- What this task involves: The lines to copy are those in the records below that hold the word "washing".
***** Source data
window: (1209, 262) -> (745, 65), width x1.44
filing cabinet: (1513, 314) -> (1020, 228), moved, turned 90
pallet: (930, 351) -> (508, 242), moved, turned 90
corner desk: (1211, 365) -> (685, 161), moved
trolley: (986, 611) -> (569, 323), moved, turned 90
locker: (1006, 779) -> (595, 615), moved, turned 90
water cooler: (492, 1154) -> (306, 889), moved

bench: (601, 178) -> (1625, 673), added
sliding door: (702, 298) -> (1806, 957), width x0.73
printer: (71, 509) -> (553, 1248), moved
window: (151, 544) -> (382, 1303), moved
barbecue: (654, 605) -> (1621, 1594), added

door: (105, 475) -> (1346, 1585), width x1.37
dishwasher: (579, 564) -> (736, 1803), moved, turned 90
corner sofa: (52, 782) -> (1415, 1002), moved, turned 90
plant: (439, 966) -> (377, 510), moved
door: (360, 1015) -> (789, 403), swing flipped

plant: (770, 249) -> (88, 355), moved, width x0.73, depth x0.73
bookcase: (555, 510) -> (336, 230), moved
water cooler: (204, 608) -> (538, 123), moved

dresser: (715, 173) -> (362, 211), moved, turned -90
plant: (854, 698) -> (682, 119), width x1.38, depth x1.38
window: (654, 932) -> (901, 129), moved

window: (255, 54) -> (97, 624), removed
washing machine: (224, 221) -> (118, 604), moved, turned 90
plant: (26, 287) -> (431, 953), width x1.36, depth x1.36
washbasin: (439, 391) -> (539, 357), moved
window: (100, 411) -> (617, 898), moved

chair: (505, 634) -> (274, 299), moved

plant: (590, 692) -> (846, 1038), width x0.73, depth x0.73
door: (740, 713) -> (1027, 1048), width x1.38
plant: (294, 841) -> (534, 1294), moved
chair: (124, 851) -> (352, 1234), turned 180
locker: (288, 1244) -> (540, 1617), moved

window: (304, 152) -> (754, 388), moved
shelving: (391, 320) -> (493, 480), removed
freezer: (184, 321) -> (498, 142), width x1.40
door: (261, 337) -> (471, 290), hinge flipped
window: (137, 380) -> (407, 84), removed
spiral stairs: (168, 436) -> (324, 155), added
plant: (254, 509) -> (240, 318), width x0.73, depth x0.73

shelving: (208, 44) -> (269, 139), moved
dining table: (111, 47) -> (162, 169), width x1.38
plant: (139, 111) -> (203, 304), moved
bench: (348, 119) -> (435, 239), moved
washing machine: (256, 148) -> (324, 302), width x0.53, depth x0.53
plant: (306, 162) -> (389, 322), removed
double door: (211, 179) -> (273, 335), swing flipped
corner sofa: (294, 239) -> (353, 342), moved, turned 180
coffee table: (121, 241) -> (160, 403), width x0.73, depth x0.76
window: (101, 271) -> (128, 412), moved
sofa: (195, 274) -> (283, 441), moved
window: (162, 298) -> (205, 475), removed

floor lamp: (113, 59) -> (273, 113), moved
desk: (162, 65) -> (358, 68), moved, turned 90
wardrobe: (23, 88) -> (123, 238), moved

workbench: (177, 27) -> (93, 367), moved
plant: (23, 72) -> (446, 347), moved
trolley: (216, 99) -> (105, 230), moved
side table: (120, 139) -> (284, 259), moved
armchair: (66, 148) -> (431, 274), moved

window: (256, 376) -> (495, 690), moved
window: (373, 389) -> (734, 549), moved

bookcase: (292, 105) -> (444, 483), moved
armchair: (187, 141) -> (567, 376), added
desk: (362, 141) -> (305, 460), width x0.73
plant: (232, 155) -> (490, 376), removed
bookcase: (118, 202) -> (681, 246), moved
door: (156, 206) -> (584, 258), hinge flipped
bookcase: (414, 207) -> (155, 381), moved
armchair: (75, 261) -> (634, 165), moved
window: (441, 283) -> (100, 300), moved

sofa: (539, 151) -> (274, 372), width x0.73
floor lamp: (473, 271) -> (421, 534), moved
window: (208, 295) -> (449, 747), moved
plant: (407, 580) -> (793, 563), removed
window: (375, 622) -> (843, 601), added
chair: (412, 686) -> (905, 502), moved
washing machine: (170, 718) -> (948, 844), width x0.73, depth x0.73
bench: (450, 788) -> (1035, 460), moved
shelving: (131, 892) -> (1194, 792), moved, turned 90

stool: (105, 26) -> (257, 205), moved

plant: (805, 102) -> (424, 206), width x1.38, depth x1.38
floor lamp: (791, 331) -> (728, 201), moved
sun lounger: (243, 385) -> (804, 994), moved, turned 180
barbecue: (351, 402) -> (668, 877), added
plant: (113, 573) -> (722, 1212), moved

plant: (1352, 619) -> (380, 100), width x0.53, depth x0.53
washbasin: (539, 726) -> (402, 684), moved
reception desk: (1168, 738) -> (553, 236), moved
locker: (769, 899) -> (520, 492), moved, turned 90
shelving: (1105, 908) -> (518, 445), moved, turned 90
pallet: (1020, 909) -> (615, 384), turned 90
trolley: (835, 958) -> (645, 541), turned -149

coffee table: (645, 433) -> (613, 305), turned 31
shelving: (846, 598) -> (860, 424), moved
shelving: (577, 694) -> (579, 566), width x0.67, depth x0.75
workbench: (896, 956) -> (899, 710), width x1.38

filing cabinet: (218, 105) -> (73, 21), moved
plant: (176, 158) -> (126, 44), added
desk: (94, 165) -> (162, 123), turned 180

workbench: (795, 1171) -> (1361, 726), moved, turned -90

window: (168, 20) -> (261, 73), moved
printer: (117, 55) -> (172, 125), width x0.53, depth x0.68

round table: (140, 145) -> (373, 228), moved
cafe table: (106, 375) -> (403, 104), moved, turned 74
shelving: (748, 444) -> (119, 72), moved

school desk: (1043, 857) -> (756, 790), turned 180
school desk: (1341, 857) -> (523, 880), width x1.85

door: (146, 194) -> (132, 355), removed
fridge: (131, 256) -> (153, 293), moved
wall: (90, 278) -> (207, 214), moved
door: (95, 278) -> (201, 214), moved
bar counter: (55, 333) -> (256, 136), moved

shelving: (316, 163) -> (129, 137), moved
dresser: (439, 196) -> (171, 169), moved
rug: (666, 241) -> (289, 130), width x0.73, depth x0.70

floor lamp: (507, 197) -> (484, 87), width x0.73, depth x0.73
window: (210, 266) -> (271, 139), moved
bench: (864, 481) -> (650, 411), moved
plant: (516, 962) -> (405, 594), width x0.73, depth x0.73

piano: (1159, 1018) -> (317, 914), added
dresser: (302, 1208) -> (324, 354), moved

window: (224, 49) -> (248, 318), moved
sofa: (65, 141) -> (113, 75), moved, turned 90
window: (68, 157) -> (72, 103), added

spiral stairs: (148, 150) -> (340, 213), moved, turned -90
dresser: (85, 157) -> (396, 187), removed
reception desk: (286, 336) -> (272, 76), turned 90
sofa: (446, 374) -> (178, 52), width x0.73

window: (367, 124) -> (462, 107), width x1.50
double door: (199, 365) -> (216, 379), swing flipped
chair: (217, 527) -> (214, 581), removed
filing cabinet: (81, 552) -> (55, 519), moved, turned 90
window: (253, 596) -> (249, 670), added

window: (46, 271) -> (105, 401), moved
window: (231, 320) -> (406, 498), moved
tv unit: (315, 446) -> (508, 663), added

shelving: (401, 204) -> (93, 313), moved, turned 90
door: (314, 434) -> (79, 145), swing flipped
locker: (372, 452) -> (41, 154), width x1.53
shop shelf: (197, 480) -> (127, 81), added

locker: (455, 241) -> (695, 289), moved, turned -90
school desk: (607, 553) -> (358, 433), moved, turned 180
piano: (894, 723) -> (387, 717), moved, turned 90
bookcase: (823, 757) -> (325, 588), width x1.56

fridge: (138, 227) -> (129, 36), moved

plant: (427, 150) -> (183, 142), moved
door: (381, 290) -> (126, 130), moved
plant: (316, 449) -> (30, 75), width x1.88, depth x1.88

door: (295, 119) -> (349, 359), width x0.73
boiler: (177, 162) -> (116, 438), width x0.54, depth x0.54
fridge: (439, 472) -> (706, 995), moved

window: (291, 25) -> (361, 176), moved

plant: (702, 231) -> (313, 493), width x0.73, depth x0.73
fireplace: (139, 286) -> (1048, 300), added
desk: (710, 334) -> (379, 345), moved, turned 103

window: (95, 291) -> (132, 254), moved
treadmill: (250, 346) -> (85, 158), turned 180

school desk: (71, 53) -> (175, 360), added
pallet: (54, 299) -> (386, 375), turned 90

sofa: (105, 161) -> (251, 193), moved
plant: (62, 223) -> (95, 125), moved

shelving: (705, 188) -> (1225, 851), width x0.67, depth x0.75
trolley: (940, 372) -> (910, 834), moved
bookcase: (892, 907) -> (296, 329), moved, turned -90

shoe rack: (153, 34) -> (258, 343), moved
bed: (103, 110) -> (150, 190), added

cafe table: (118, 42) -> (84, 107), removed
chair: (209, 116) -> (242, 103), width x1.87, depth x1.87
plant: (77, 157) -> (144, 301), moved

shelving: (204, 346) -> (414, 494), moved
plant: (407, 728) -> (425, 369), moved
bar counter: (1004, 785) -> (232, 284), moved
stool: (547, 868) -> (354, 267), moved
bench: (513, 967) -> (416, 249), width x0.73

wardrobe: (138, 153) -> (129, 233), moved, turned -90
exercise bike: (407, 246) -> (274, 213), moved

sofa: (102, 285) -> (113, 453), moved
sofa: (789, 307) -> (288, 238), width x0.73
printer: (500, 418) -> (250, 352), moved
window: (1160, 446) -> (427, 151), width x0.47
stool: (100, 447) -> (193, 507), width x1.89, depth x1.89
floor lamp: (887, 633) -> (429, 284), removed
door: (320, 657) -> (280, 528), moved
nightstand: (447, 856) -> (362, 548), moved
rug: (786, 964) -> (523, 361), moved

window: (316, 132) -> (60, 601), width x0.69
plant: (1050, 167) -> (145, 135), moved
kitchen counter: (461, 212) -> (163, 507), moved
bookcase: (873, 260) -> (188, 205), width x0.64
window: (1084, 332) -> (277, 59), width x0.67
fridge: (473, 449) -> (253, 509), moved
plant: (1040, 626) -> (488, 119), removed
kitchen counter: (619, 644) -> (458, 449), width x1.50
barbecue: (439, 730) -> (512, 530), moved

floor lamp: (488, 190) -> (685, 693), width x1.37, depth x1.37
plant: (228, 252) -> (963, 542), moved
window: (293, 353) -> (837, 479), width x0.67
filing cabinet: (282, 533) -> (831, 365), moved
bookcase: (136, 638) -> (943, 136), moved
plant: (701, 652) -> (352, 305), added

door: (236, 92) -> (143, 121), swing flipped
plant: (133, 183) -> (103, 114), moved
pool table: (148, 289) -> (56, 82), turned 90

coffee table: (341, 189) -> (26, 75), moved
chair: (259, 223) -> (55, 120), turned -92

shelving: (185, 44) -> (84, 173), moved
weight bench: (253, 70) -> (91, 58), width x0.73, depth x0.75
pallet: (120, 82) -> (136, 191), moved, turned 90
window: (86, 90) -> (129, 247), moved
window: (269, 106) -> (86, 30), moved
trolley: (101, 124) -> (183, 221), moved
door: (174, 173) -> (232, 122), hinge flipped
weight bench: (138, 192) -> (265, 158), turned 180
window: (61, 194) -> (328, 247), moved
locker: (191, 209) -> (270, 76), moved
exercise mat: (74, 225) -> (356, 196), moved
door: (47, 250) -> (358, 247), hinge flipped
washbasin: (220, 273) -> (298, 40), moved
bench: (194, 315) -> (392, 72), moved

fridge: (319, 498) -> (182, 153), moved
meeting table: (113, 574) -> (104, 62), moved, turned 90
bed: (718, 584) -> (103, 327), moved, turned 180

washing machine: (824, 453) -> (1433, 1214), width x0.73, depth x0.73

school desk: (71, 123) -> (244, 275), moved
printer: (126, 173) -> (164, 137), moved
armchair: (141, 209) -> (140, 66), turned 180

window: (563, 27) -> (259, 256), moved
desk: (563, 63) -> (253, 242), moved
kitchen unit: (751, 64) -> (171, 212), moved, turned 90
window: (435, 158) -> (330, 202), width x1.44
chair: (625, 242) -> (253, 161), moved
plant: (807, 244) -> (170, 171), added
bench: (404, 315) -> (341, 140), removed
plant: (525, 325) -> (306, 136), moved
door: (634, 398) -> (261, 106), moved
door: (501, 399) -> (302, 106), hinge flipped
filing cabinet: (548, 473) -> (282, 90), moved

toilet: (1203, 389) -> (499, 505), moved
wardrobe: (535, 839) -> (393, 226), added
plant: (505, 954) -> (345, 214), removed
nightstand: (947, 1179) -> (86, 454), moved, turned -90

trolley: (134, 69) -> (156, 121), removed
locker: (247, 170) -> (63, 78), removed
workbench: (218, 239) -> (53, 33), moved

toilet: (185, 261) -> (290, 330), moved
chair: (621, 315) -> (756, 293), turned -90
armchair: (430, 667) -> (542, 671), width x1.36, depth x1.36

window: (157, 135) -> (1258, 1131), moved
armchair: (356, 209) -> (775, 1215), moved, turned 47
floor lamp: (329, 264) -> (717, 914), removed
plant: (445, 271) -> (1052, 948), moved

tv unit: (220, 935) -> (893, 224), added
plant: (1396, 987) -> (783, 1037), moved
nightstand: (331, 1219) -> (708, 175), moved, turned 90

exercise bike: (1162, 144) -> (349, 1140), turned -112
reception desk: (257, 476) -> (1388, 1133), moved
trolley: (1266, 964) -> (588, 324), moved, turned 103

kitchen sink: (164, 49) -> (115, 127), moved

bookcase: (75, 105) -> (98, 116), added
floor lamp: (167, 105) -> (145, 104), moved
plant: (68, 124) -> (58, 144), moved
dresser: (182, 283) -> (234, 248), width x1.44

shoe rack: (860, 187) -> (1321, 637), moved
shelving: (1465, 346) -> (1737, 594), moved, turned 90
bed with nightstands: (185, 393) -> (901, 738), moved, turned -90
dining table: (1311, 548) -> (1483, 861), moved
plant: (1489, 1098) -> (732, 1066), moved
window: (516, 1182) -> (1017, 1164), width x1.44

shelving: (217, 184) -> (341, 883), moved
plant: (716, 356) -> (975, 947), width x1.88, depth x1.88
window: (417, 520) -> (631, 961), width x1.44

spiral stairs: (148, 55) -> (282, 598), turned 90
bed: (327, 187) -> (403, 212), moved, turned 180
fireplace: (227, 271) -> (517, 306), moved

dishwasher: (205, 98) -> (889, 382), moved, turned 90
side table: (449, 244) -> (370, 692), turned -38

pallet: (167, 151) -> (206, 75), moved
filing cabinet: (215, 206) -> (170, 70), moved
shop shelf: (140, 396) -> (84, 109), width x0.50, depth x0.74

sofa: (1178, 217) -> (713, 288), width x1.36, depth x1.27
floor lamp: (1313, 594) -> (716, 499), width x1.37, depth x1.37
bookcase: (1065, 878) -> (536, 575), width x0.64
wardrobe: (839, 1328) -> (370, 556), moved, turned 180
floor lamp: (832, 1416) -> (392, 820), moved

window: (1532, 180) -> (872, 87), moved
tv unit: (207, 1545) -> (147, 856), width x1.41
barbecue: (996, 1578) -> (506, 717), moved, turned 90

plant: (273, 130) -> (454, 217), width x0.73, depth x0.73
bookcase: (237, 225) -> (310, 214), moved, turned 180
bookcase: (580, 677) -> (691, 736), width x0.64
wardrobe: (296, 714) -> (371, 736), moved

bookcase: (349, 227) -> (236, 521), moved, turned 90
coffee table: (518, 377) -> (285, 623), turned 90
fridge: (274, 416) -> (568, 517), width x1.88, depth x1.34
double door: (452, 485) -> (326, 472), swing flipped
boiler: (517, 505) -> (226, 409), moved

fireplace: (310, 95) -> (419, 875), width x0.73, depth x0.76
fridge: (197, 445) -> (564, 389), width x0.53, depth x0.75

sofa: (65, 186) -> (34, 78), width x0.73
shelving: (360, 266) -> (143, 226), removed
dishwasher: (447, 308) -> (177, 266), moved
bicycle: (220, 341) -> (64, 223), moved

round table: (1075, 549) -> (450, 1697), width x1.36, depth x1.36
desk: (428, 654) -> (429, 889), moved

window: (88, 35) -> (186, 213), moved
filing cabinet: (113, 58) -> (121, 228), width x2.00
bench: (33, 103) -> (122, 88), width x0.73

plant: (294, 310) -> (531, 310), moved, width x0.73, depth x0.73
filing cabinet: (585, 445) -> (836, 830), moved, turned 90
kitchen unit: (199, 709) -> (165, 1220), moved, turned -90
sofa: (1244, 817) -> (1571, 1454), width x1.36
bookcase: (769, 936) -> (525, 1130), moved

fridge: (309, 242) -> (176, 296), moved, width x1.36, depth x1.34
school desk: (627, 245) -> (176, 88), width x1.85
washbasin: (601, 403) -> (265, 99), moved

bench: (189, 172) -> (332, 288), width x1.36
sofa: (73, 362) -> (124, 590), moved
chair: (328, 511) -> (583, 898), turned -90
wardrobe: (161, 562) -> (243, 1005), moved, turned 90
**********
- Answer to this task:
washing machine: (224, 221) -> (118, 604), moved, turned 90
washing machine: (256, 148) -> (324, 302), width x0.53, depth x0.53
washing machine: (170, 718) -> (948, 844), width x0.73, depth x0.73
washing machine: (824, 453) -> (1433, 1214), width x0.73, depth x0.73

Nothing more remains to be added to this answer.